THE PROBLEM
Below this task are records; return each one exactly and omit its images.

RECORDS SUPPLIED

= Beginning of Section =

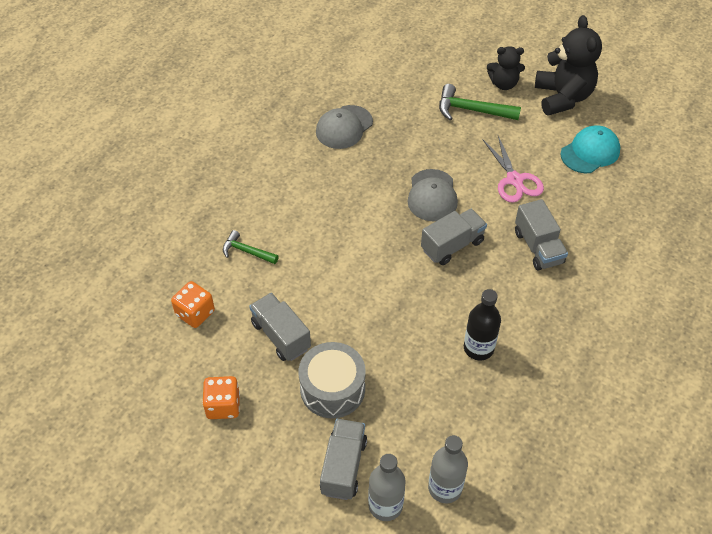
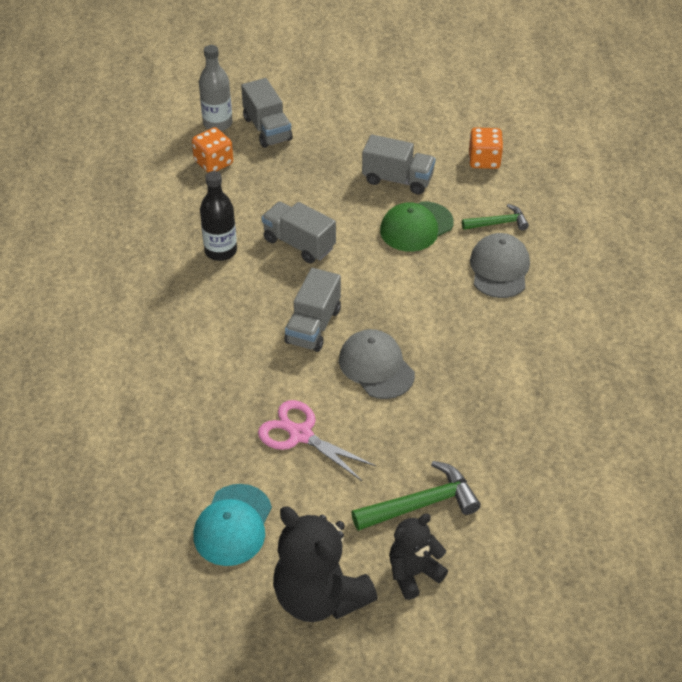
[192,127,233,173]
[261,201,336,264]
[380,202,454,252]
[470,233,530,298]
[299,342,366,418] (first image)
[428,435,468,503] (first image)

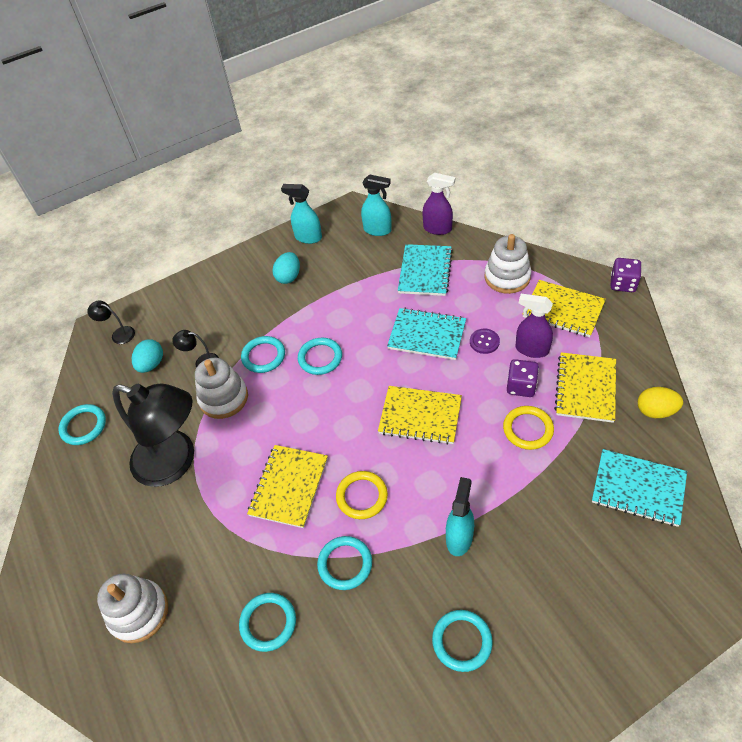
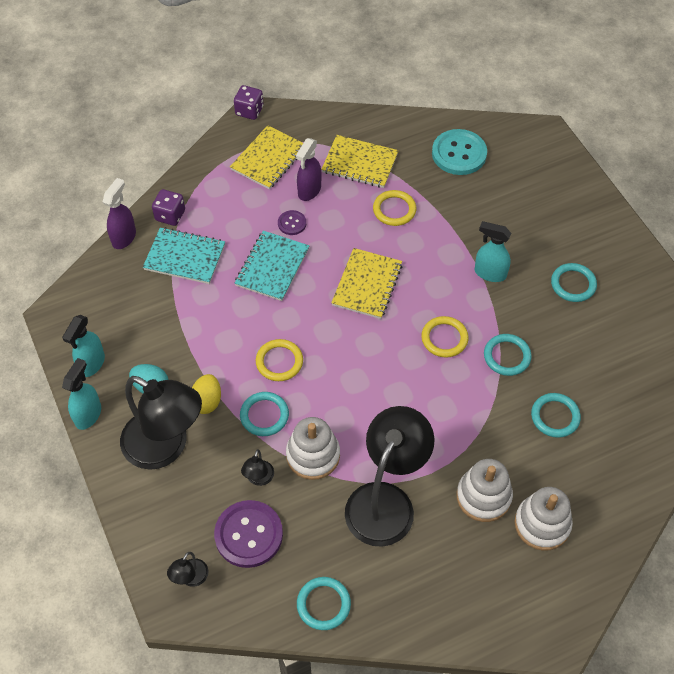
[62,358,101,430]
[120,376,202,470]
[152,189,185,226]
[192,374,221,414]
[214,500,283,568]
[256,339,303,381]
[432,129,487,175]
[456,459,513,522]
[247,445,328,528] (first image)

= End of Section =

YOUR RESPONSE
[192,127,233,173]
[261,201,336,264]
[380,202,454,252]
[470,233,530,298]
[299,342,366,418] (first image)
[428,435,468,503] (first image)

[62,358,101,430]
[120,376,202,470]
[152,189,185,226]
[192,374,221,414]
[214,500,283,568]
[256,339,303,381]
[432,129,487,175]
[456,459,513,522]
[247,445,328,528] (first image)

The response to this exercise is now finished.